─── The data

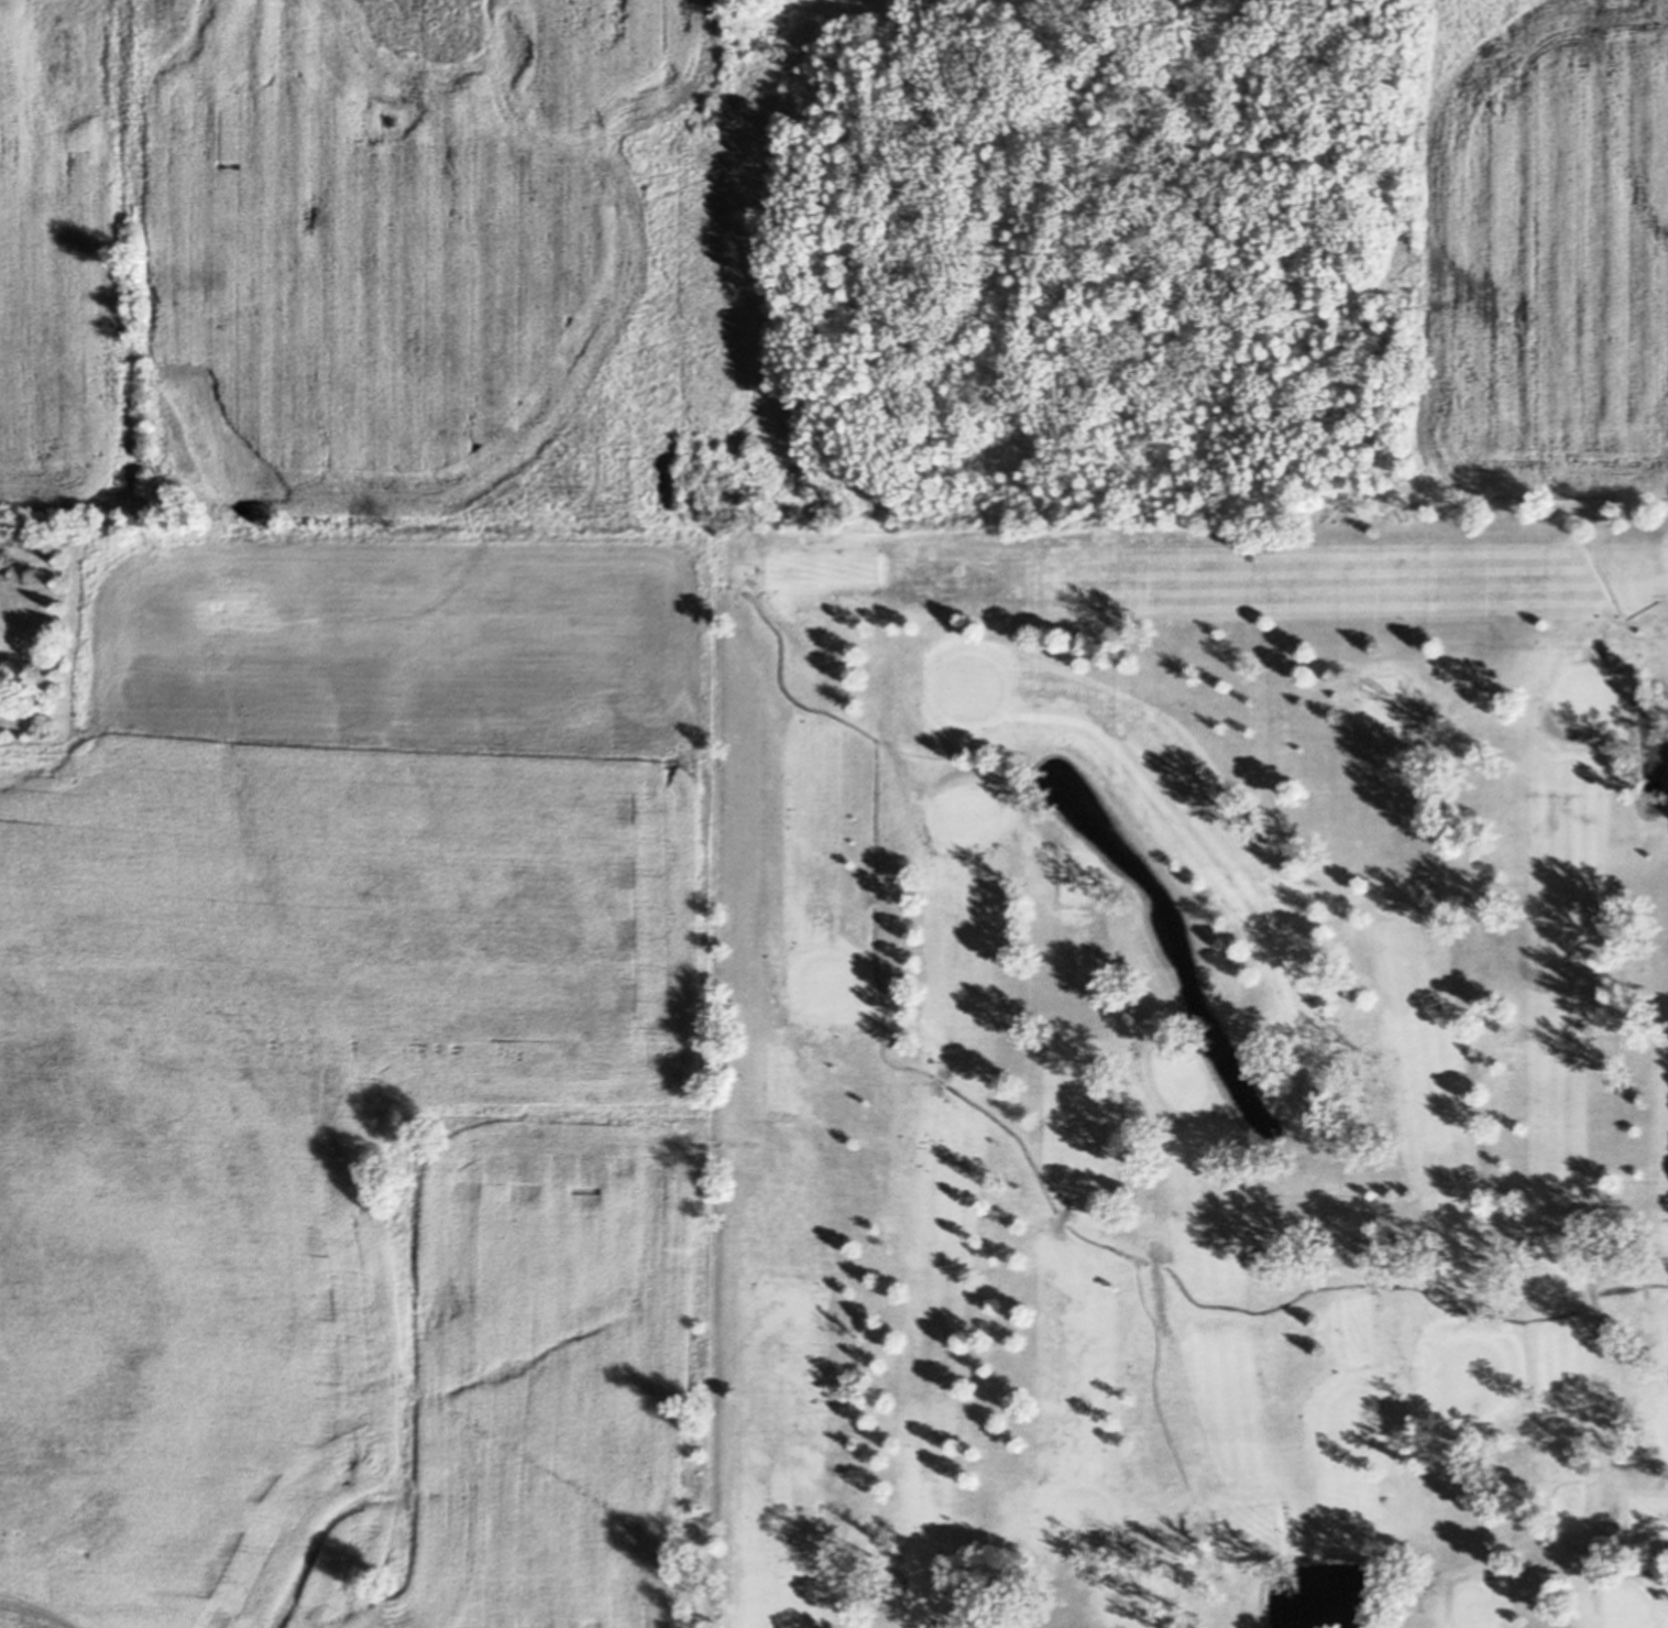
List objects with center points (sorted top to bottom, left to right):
building: (841, 299)
building: (1555, 514)
building: (735, 588)
building: (874, 897)
park: (1198, 1067)
building: (940, 1079)
building: (1061, 1217)
building: (1156, 1263)
building: (1368, 1283)

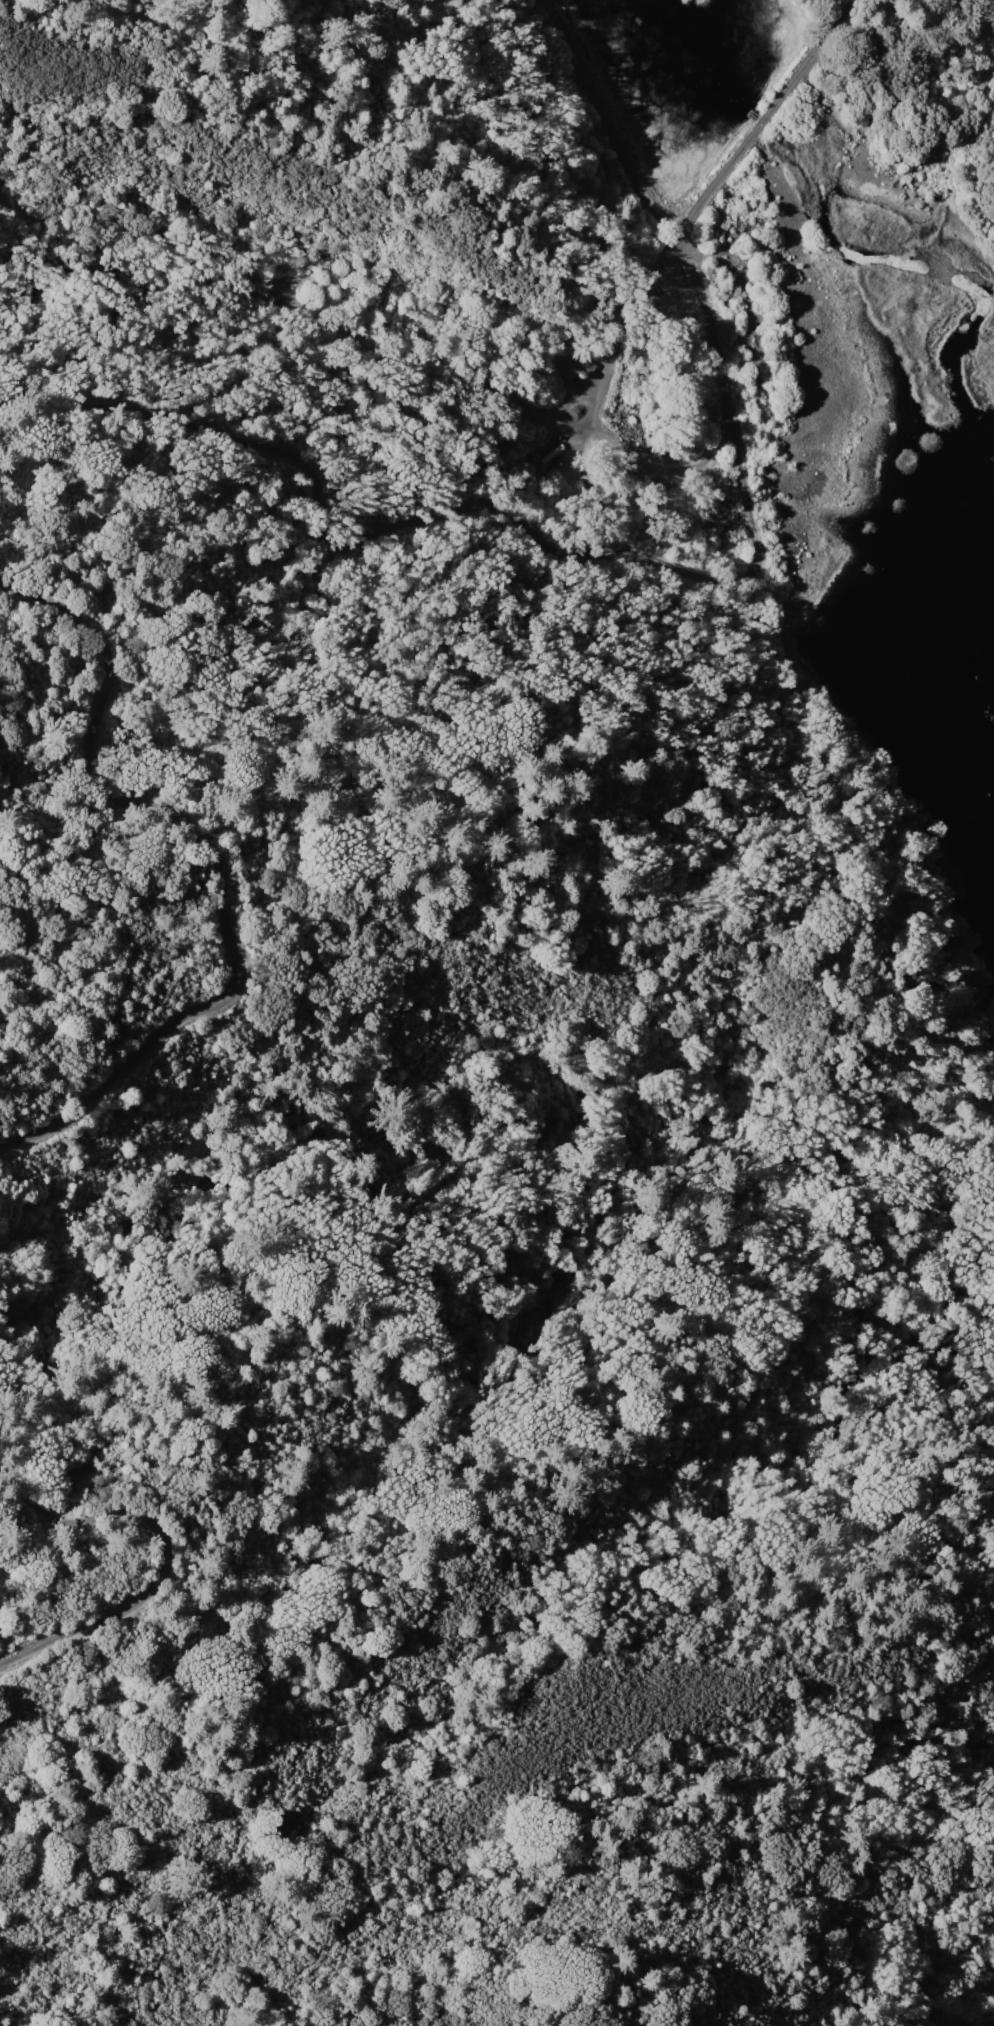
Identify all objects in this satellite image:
road: (833, 24)
road: (790, 82)
road: (761, 121)
road: (719, 176)
road: (692, 269)
road: (608, 361)
road: (662, 464)
road: (354, 535)
road: (225, 858)
road: (164, 1567)

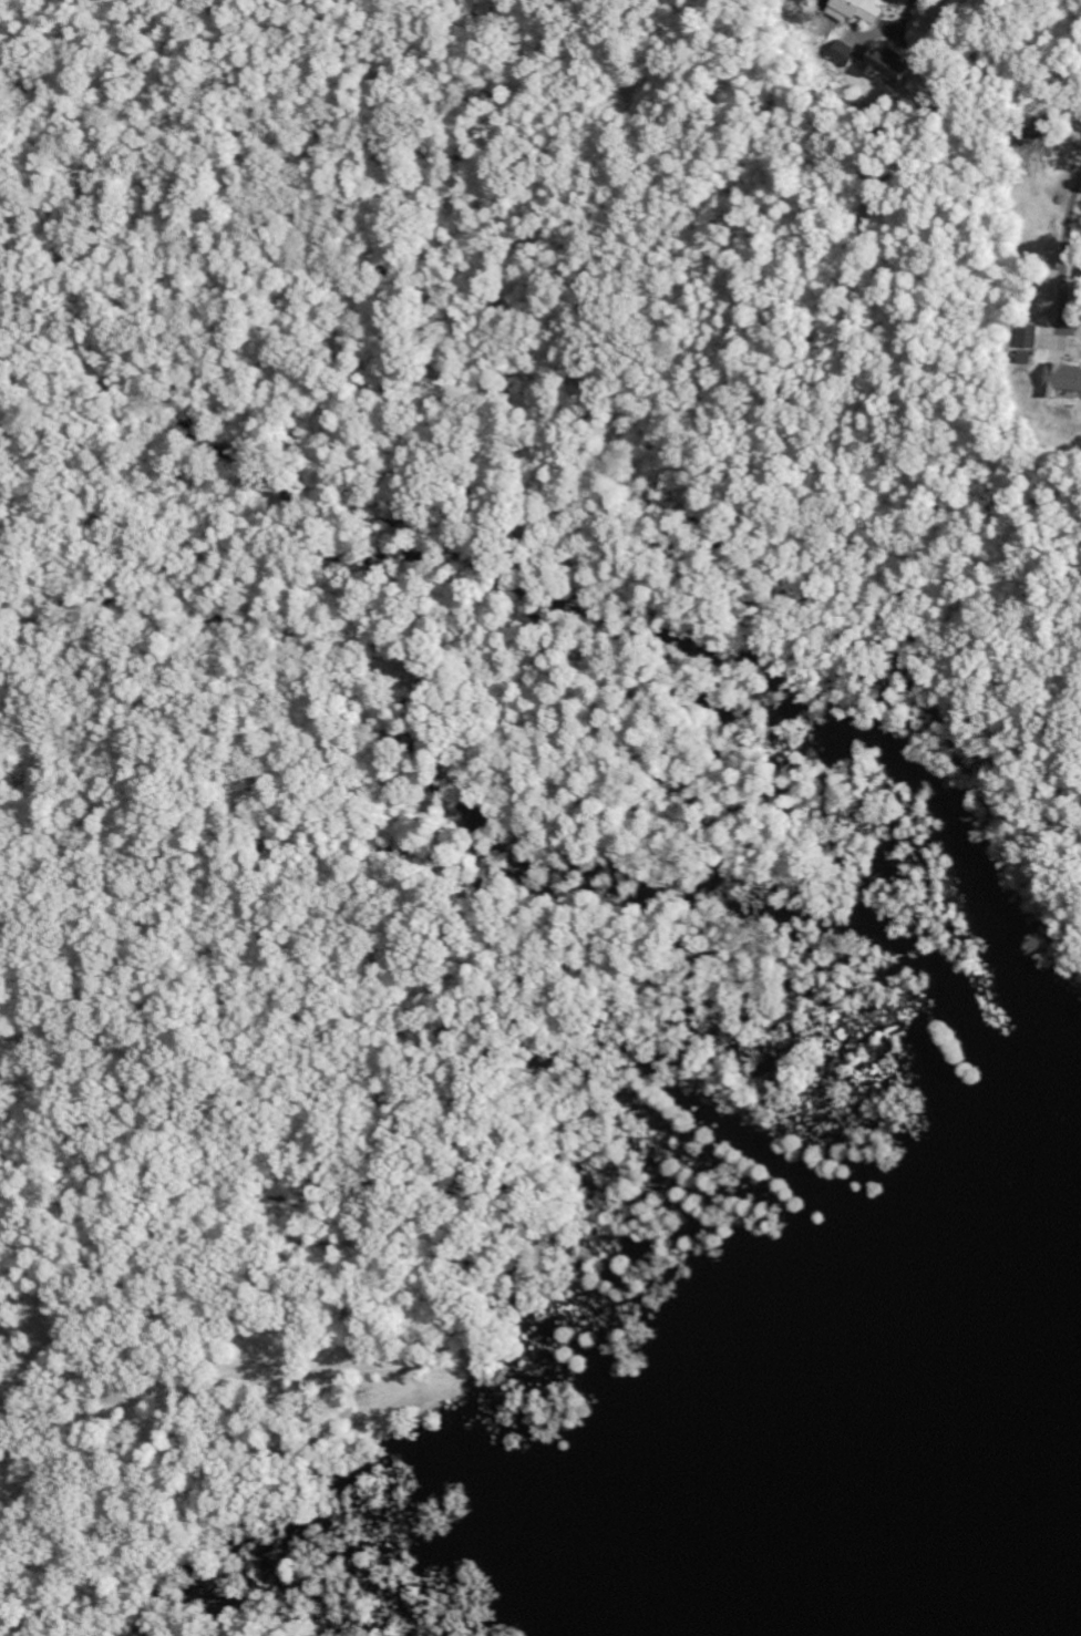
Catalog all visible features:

──────

Aim of the task
The entries are to be transcribed word for word, without their images.

Response
List objects with center points (sorted top to bottom, left to right):
building: (841, 299)
building: (1555, 514)
building: (735, 588)
building: (874, 897)
park: (1198, 1067)
building: (940, 1079)
building: (1061, 1217)
building: (1156, 1263)
building: (1368, 1283)

Identify all objects in this satellite image:
road: (833, 24)
road: (790, 82)
road: (761, 121)
road: (719, 176)
road: (692, 269)
road: (608, 361)
road: (662, 464)
road: (354, 535)
road: (225, 858)
road: (164, 1567)

Catalog all visible features:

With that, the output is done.